▸ **EXERCISE AIM**
All that should come back is the lines of the data below from the one containing "camera: 75 degrees left, 15 degrees down" to the one containing "(619, 555) = (631, 192): white pan -> none", inclusive, exactly as they stand.

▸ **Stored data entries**
====================

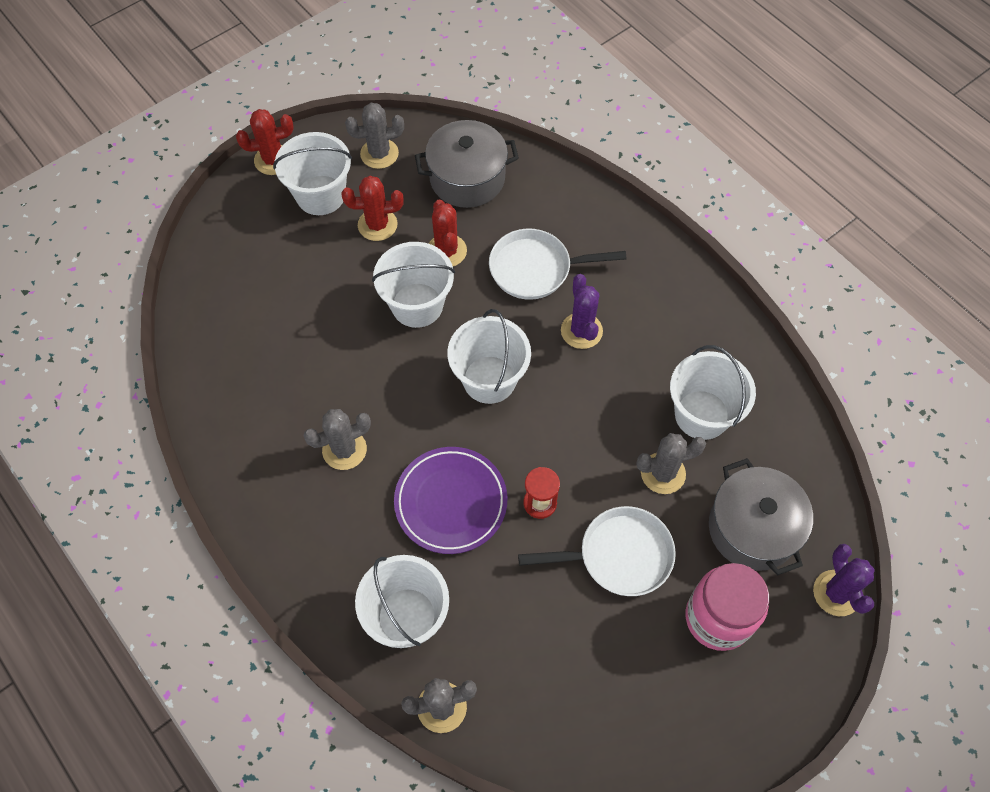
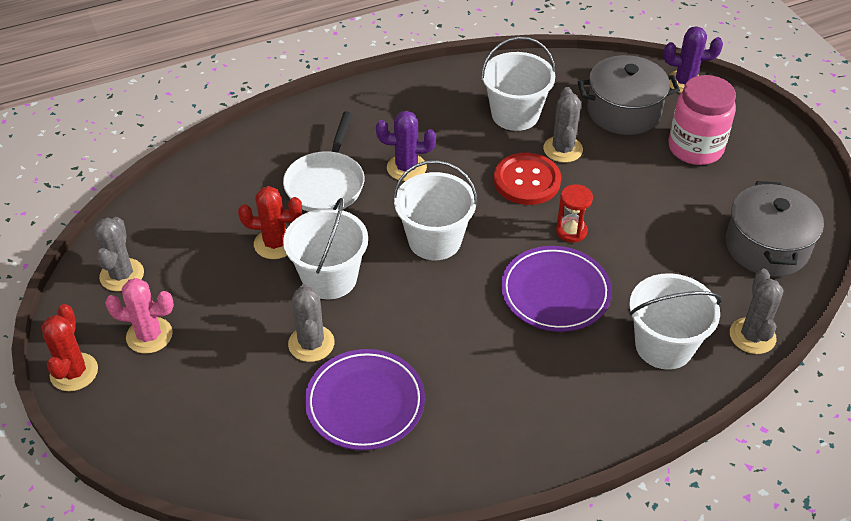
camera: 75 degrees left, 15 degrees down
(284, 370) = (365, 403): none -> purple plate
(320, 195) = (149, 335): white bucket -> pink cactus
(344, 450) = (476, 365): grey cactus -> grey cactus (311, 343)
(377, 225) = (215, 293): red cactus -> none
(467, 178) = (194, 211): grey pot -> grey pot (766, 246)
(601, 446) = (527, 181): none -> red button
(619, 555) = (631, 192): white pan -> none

====================

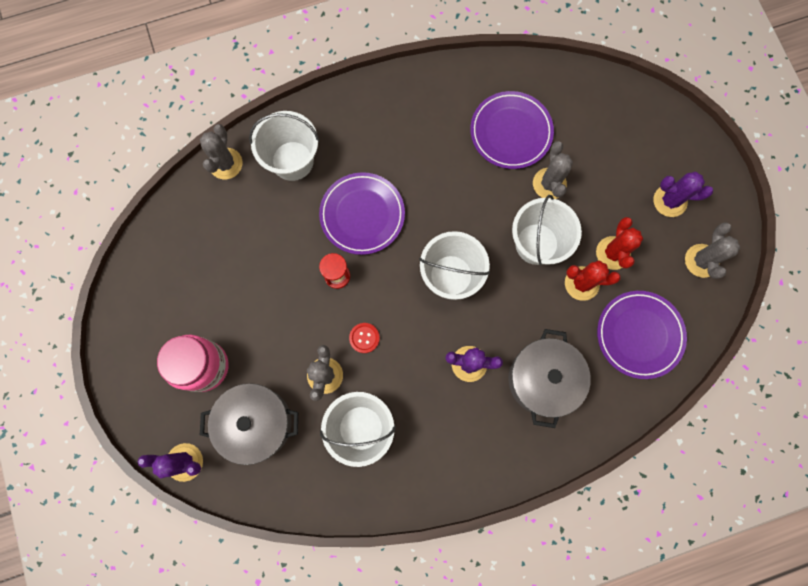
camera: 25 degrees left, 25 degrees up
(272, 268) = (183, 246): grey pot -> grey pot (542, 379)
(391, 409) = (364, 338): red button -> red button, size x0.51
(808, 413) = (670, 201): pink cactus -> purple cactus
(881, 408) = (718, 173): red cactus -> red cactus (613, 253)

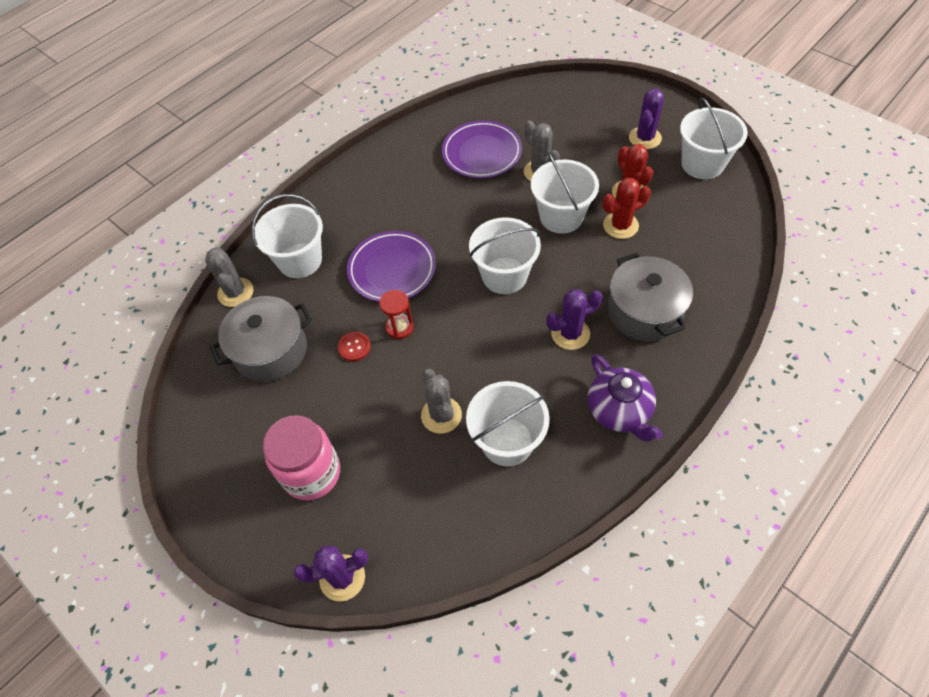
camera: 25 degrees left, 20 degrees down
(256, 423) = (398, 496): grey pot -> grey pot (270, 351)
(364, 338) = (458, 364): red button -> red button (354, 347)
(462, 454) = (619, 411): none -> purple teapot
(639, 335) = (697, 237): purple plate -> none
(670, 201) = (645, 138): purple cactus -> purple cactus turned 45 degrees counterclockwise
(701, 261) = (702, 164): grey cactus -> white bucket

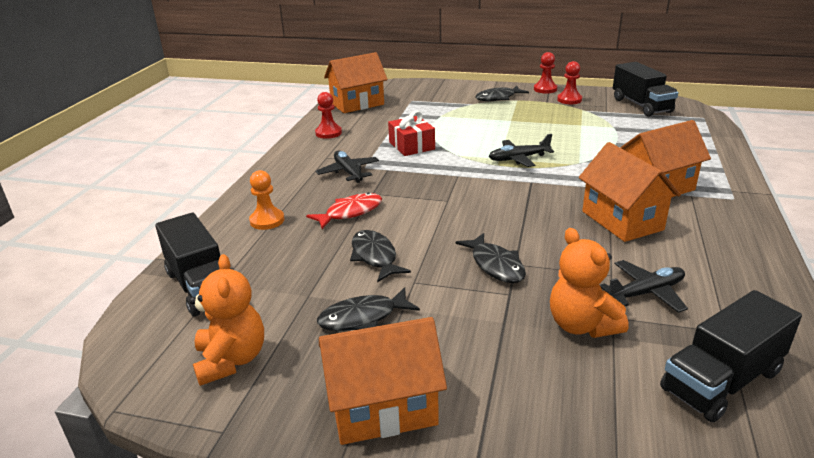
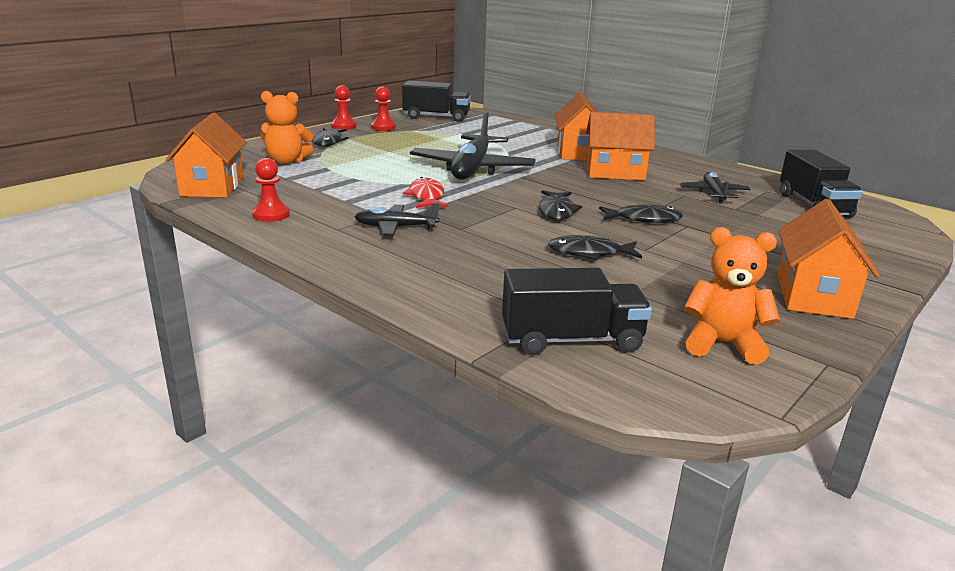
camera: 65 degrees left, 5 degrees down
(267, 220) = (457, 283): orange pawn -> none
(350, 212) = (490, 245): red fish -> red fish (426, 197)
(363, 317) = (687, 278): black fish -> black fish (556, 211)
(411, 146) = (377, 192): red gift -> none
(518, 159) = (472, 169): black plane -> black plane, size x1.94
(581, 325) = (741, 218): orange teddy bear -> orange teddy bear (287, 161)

====================

▸ **TASK ANSWER**
camera: 75 degrees left, 15 degrees down
(284, 370) = (365, 403): none -> purple plate
(320, 195) = (149, 335): white bucket -> pink cactus
(344, 450) = (476, 365): grey cactus -> grey cactus (311, 343)
(377, 225) = (215, 293): red cactus -> none
(467, 178) = (194, 211): grey pot -> grey pot (766, 246)
(601, 446) = (527, 181): none -> red button
(619, 555) = (631, 192): white pan -> none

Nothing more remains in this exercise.